— Task brief —
The expected result is an exact copy of the lines from the one holding "red strawberry: 14 -> 11" to the last line of the material, with pictures removed and nothing added.

---

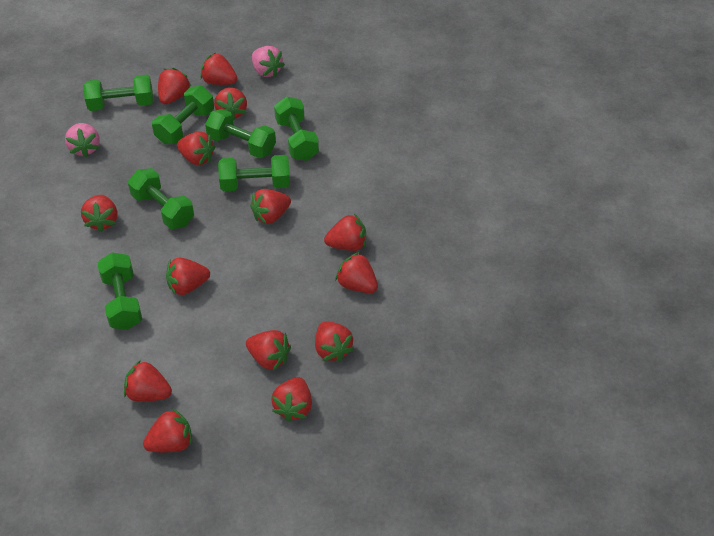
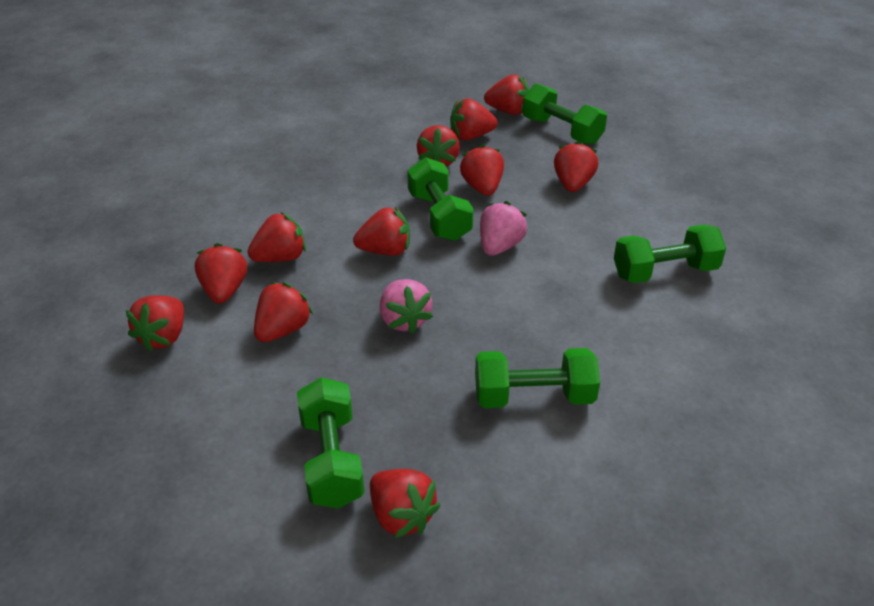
green dumbbell: 7 -> 5
red strawberry: 14 -> 11

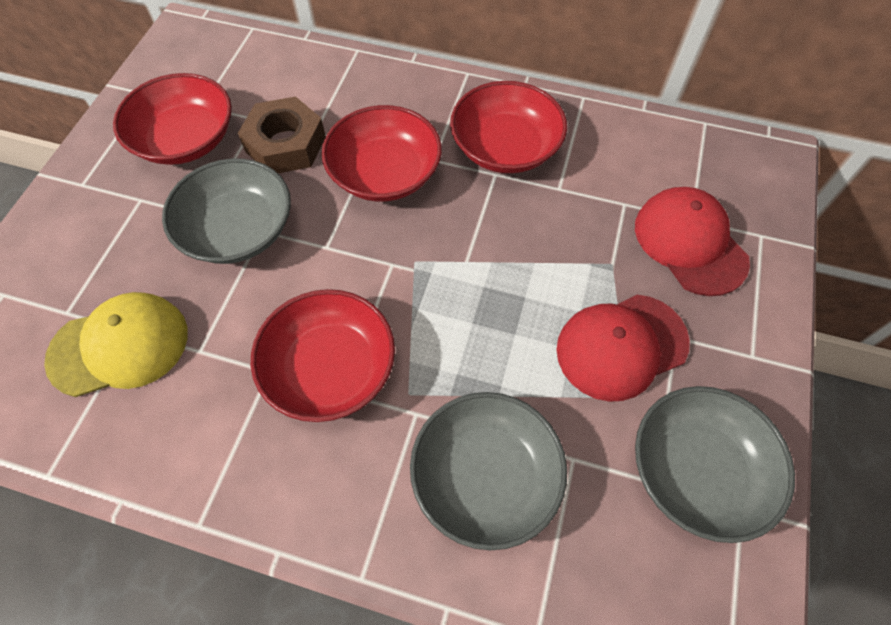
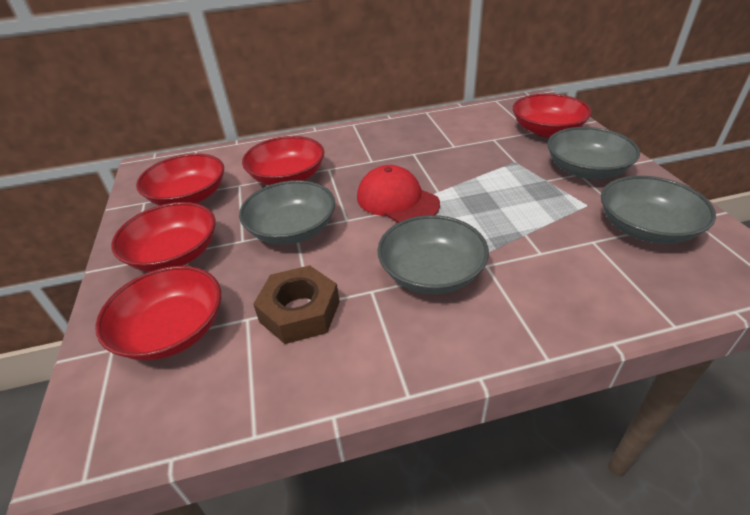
grey bowl: 3 -> 4
red bowl: 4 -> 5
red cap: 2 -> 1
yellow cap: 1 -> 0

---

— Result of this exercise —
red strawberry: 14 -> 11

grey bowl: 3 -> 4
red bowl: 4 -> 5
red cap: 2 -> 1
yellow cap: 1 -> 0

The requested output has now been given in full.